• **EXERCISE GOAL**: Only what runs from the line with "camera: 10 degrees right, 5 degrees down" to the final line of the records below should be given again, word for word.

• **AVAILABLE RECORDS**:
============================================================

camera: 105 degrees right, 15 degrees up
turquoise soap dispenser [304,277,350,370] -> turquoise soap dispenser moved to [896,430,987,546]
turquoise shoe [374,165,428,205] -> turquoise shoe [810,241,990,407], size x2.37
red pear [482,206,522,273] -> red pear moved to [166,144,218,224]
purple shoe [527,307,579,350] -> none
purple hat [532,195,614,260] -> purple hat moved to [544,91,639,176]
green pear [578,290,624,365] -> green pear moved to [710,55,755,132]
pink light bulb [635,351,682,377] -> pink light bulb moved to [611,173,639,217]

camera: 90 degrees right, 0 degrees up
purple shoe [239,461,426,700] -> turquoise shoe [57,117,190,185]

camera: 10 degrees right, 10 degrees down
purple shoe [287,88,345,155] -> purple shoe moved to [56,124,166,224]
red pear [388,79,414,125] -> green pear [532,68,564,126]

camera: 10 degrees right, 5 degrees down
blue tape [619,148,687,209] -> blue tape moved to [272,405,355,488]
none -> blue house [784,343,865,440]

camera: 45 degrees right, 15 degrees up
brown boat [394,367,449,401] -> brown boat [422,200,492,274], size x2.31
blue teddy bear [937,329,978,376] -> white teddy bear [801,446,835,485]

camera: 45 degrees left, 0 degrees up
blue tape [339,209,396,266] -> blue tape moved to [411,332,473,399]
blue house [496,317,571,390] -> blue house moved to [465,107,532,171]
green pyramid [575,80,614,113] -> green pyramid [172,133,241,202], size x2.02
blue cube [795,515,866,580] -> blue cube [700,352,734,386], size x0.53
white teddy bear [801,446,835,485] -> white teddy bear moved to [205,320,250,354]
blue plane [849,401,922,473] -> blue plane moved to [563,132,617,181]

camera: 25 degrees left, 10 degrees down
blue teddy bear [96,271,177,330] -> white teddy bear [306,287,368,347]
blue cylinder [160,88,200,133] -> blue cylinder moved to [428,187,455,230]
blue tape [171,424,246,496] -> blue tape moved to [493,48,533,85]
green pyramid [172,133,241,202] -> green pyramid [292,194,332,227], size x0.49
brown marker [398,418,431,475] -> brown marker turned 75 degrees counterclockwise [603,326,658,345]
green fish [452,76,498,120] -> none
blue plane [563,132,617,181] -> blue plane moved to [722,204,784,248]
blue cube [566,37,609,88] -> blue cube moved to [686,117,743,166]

============================================================

• **YOUR RESPONSE**:
camera: 10 degrees right, 5 degrees down
blue tape [619,148,687,209] -> blue tape moved to [272,405,355,488]
none -> blue house [784,343,865,440]

camera: 45 degrees right, 15 degrees up
brown boat [394,367,449,401] -> brown boat [422,200,492,274], size x2.31
blue teddy bear [937,329,978,376] -> white teddy bear [801,446,835,485]

camera: 45 degrees left, 0 degrees up
blue tape [339,209,396,266] -> blue tape moved to [411,332,473,399]
blue house [496,317,571,390] -> blue house moved to [465,107,532,171]
green pyramid [575,80,614,113] -> green pyramid [172,133,241,202], size x2.02
blue cube [795,515,866,580] -> blue cube [700,352,734,386], size x0.53
white teddy bear [801,446,835,485] -> white teddy bear moved to [205,320,250,354]
blue plane [849,401,922,473] -> blue plane moved to [563,132,617,181]

camera: 25 degrees left, 10 degrees down
blue teddy bear [96,271,177,330] -> white teddy bear [306,287,368,347]
blue cylinder [160,88,200,133] -> blue cylinder moved to [428,187,455,230]
blue tape [171,424,246,496] -> blue tape moved to [493,48,533,85]
green pyramid [172,133,241,202] -> green pyramid [292,194,332,227], size x0.49
brown marker [398,418,431,475] -> brown marker turned 75 degrees counterclockwise [603,326,658,345]
green fish [452,76,498,120] -> none
blue plane [563,132,617,181] -> blue plane moved to [722,204,784,248]
blue cube [566,37,609,88] -> blue cube moved to [686,117,743,166]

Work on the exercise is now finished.